(Data extracted from a collection)
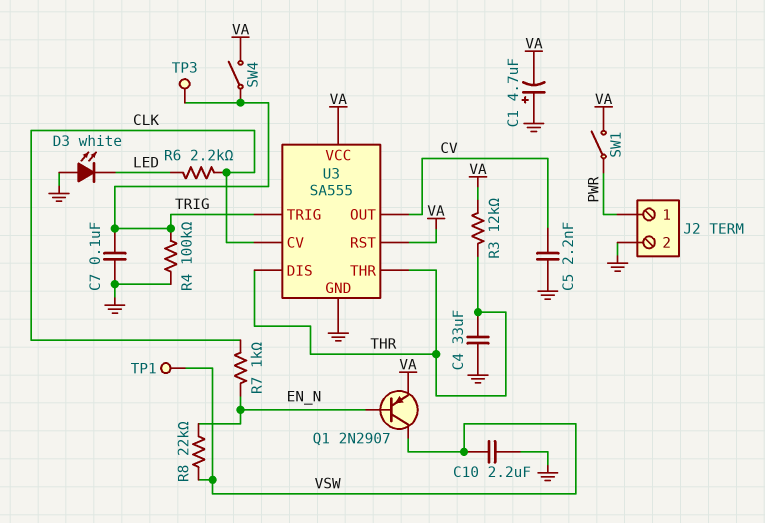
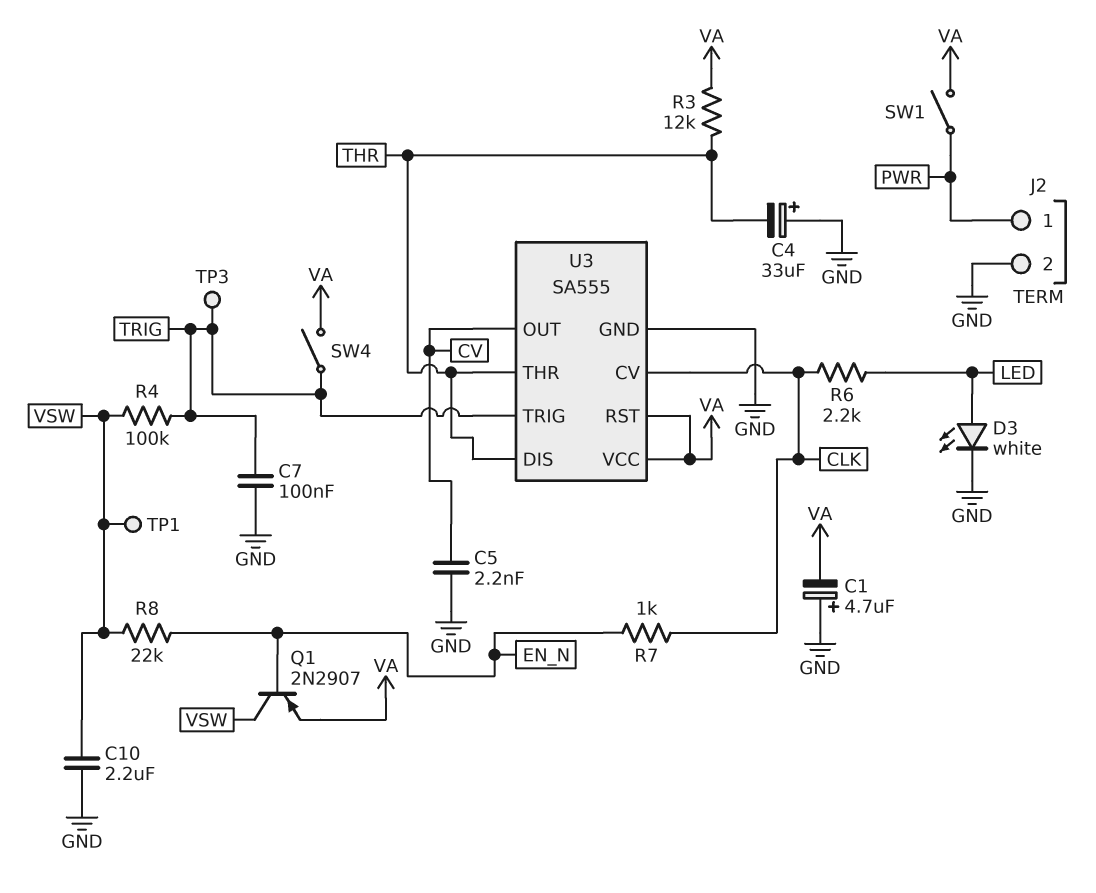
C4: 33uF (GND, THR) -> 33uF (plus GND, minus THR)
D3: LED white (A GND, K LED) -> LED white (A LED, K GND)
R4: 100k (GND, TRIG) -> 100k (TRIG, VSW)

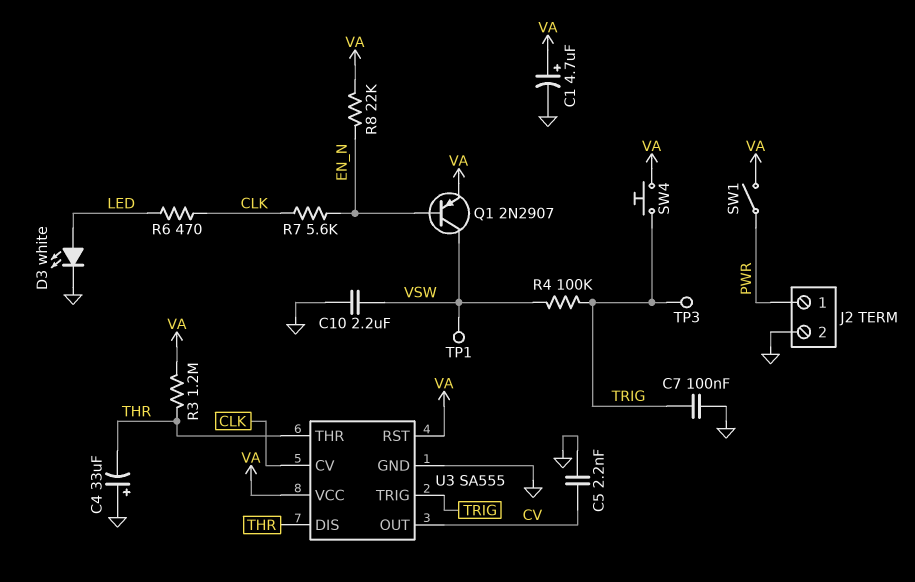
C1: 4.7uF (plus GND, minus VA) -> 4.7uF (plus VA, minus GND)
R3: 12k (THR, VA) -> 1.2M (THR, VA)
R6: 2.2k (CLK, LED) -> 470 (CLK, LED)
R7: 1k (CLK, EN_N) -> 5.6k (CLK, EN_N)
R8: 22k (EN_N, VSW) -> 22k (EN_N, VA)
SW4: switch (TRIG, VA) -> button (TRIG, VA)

...

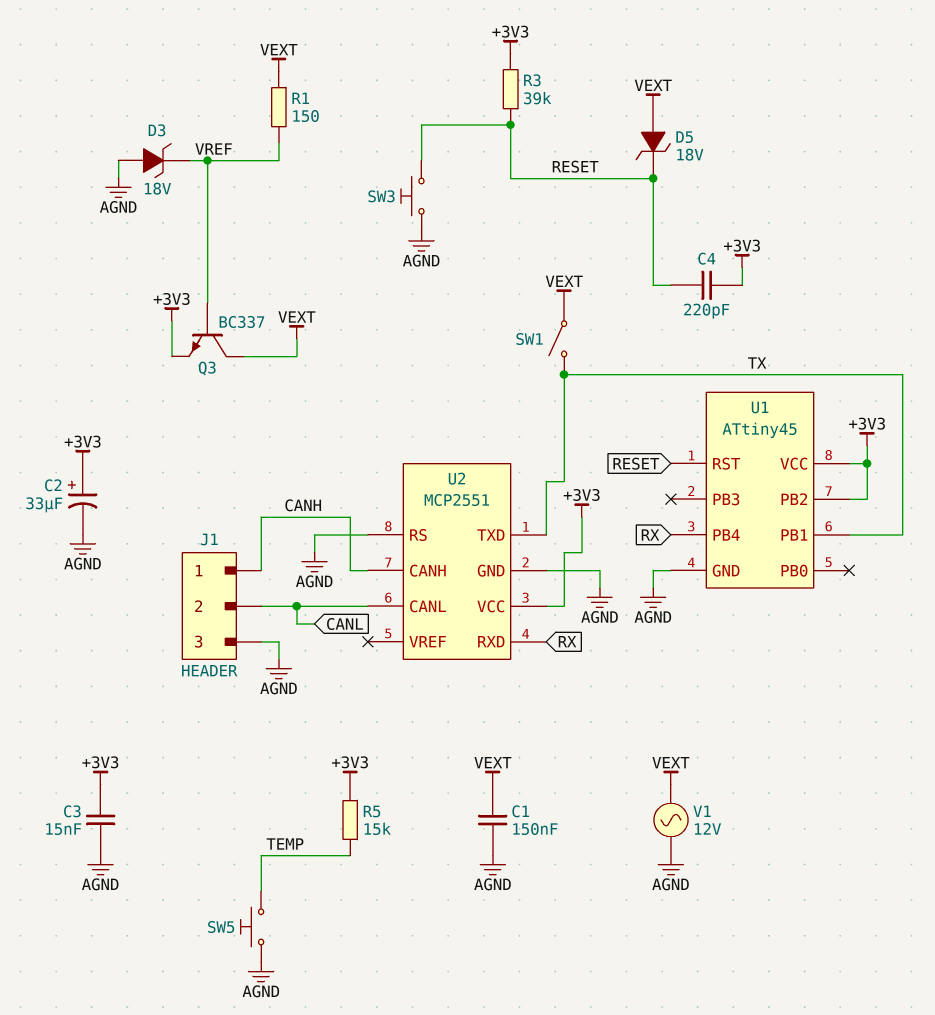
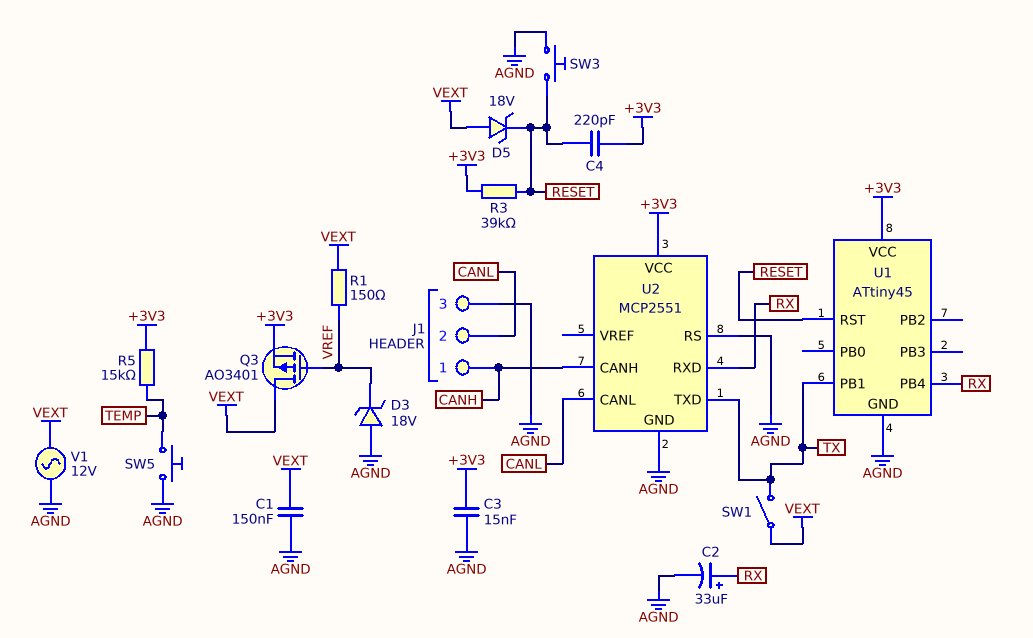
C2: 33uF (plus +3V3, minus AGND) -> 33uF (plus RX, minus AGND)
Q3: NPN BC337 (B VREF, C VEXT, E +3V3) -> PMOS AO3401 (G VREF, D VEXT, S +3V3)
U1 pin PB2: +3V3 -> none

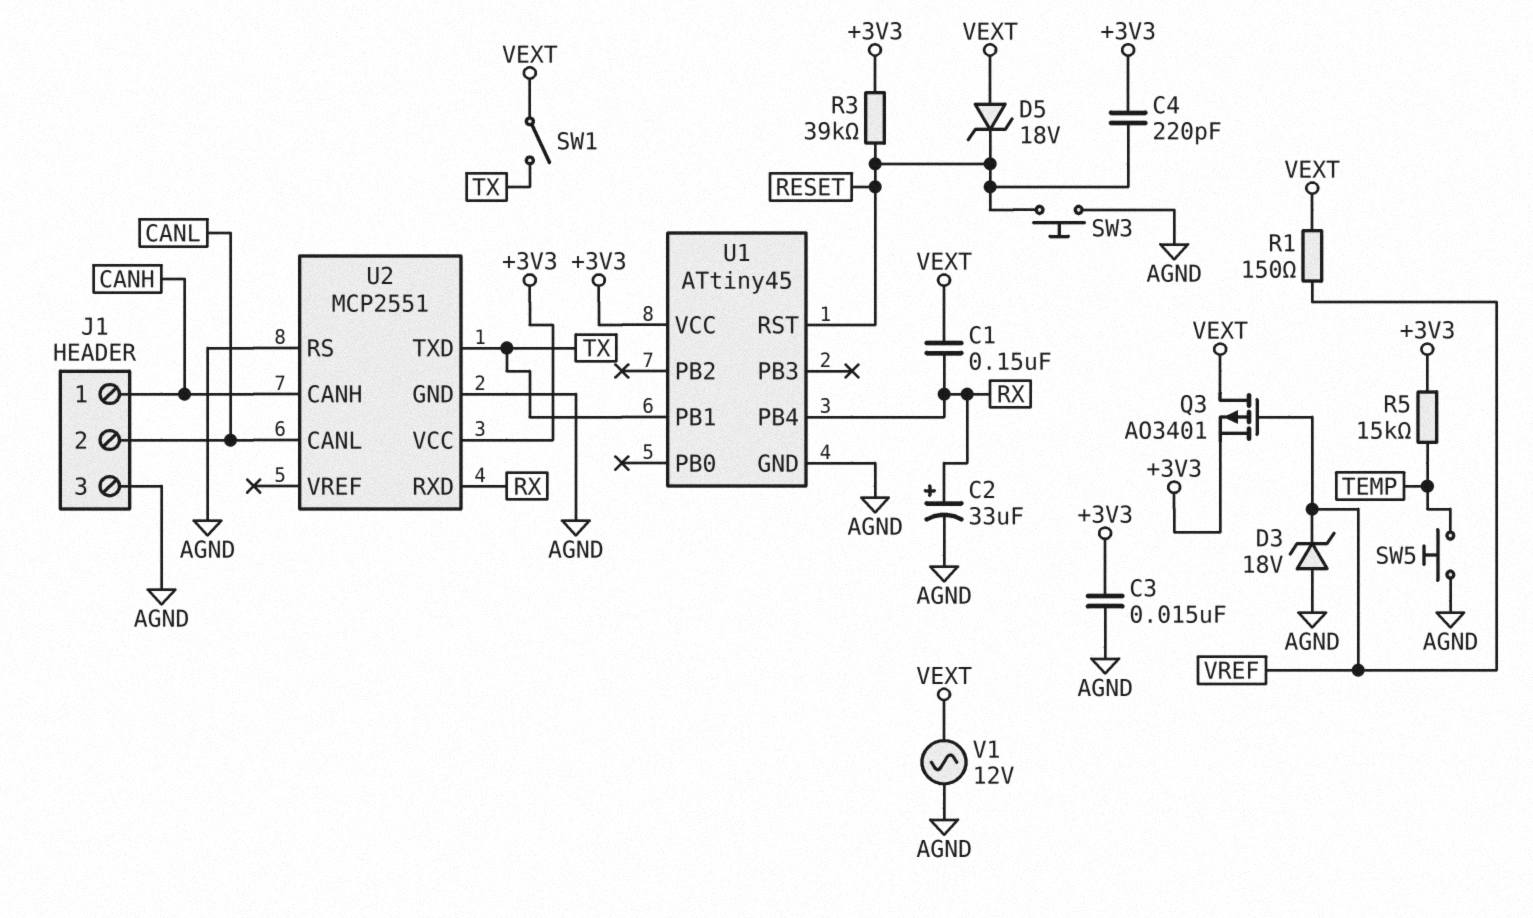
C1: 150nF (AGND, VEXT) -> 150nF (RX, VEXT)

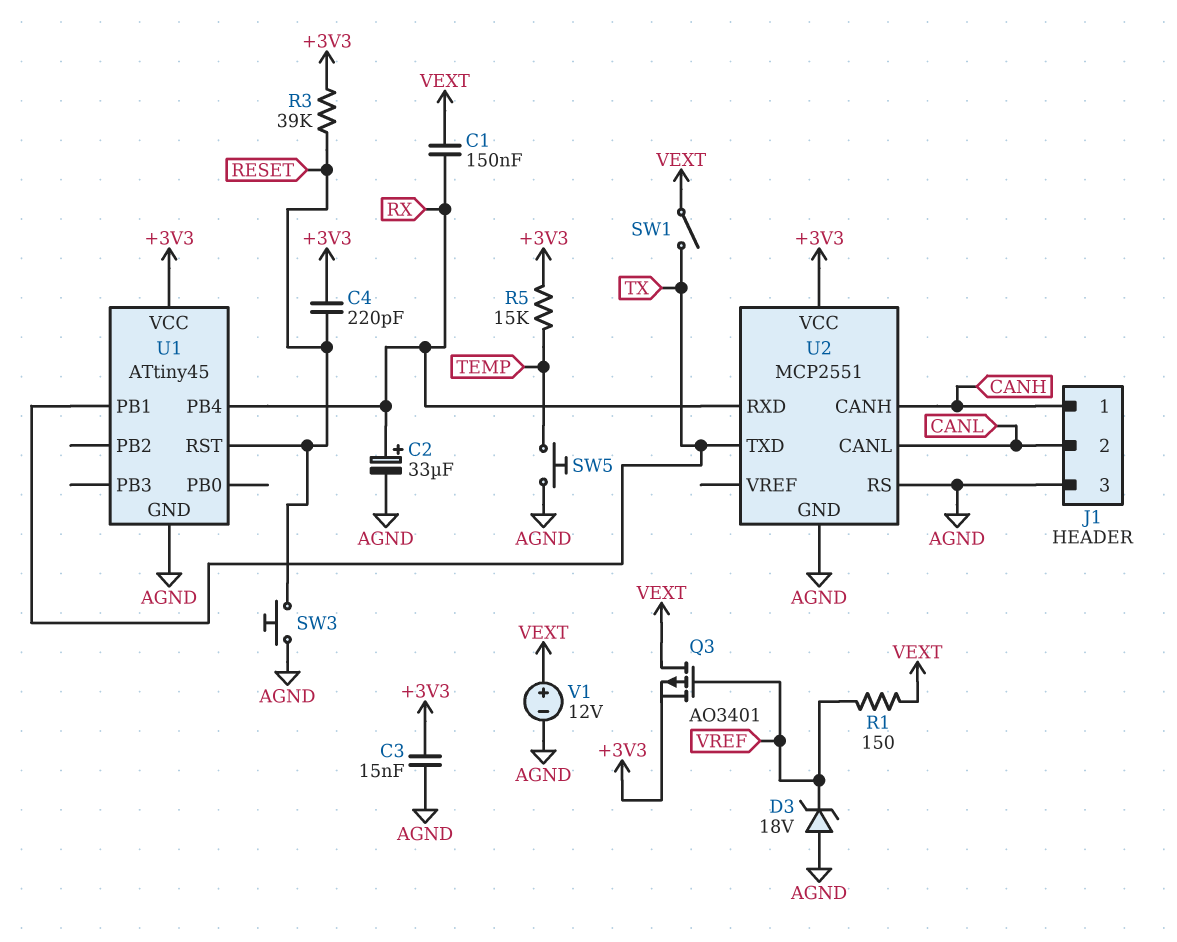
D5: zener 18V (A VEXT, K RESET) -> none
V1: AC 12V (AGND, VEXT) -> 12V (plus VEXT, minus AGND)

==

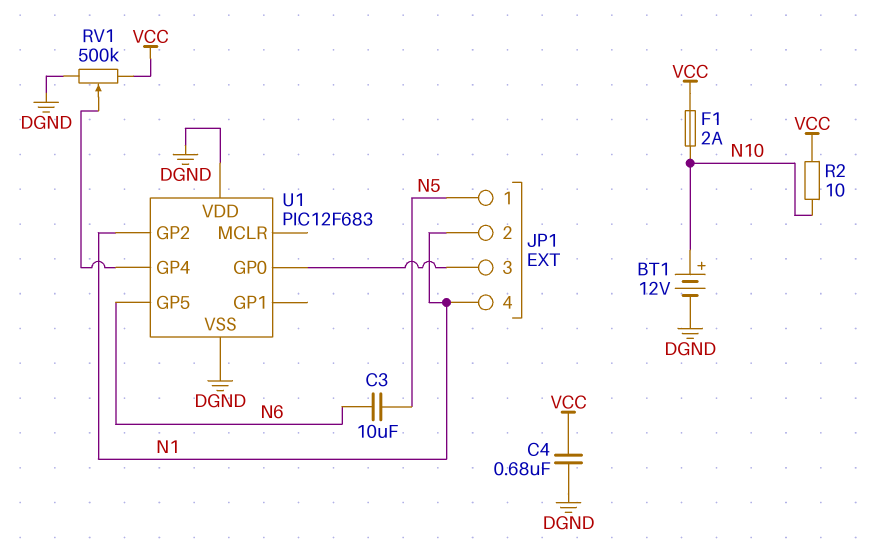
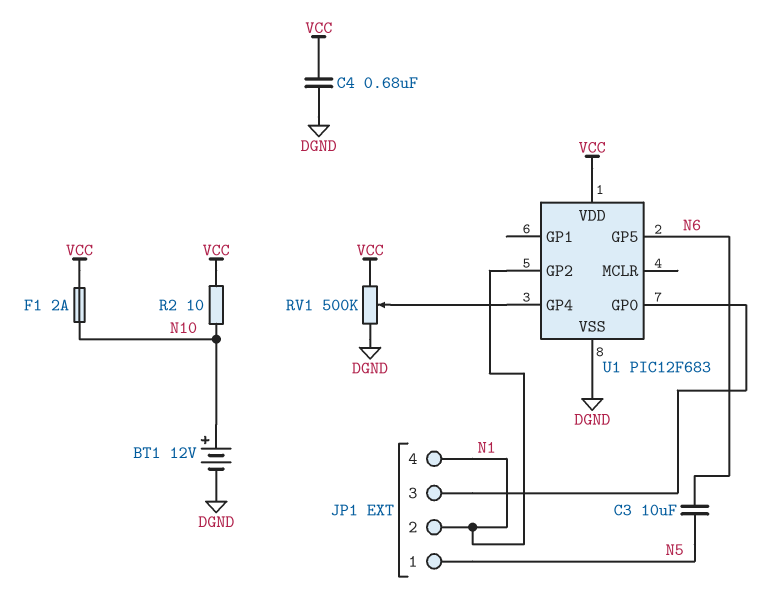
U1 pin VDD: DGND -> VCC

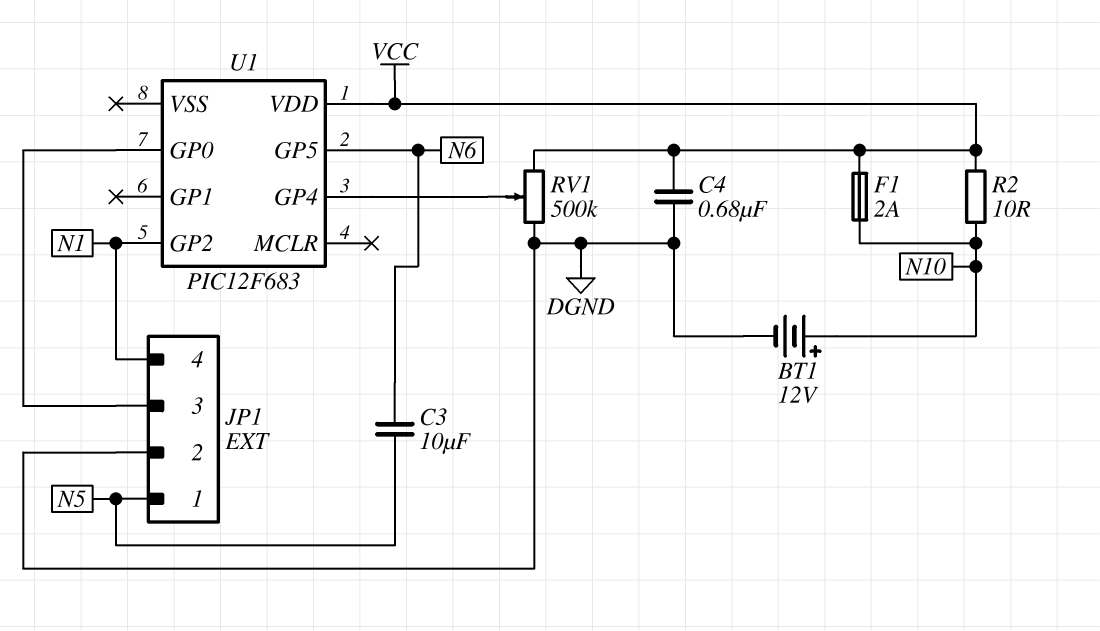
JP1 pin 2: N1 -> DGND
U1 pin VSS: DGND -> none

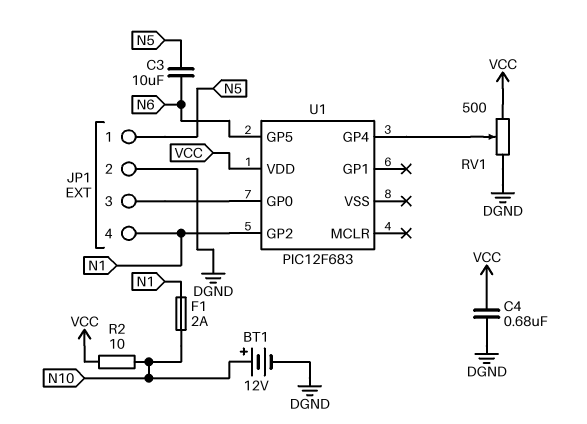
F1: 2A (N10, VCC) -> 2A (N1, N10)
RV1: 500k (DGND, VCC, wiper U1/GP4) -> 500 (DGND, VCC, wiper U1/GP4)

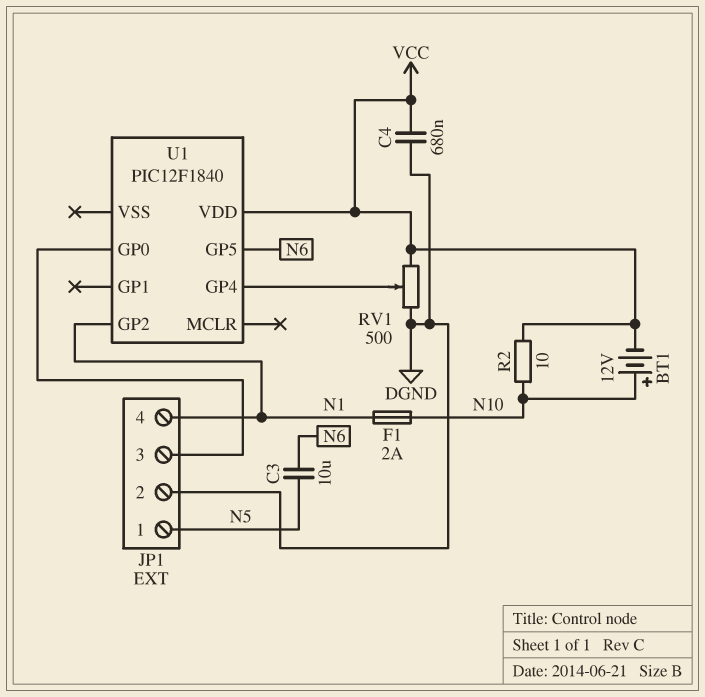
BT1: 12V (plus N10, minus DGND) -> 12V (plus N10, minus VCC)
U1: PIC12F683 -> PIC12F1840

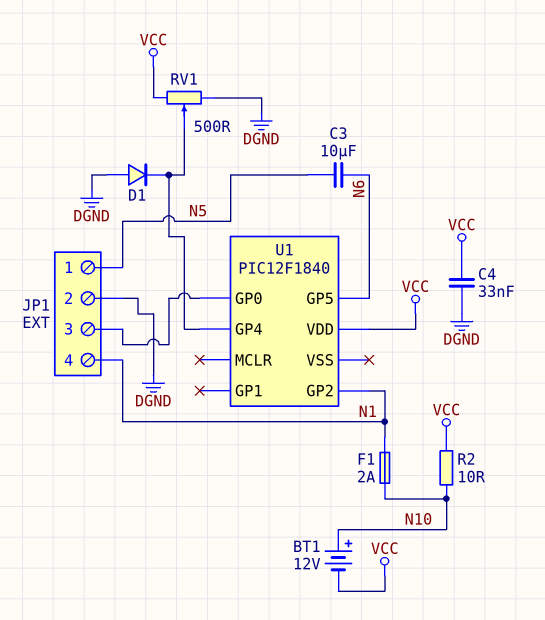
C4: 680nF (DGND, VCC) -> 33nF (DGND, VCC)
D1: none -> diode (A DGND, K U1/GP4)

WHAT YOU ARE ASKED TO DO:
Look above for the line with "JP1 pin 2: N1 -> DGND" and the line with "D1: none -> diode (A DGND, K U1/GP4)", then copy exactly the lines from the first through the second, both kept, with no pictures.

ANSWER SPACE:
JP1 pin 2: N1 -> DGND
U1 pin VSS: DGND -> none

F1: 2A (N10, VCC) -> 2A (N1, N10)
RV1: 500k (DGND, VCC, wiper U1/GP4) -> 500 (DGND, VCC, wiper U1/GP4)

BT1: 12V (plus N10, minus DGND) -> 12V (plus N10, minus VCC)
U1: PIC12F683 -> PIC12F1840

C4: 680nF (DGND, VCC) -> 33nF (DGND, VCC)
D1: none -> diode (A DGND, K U1/GP4)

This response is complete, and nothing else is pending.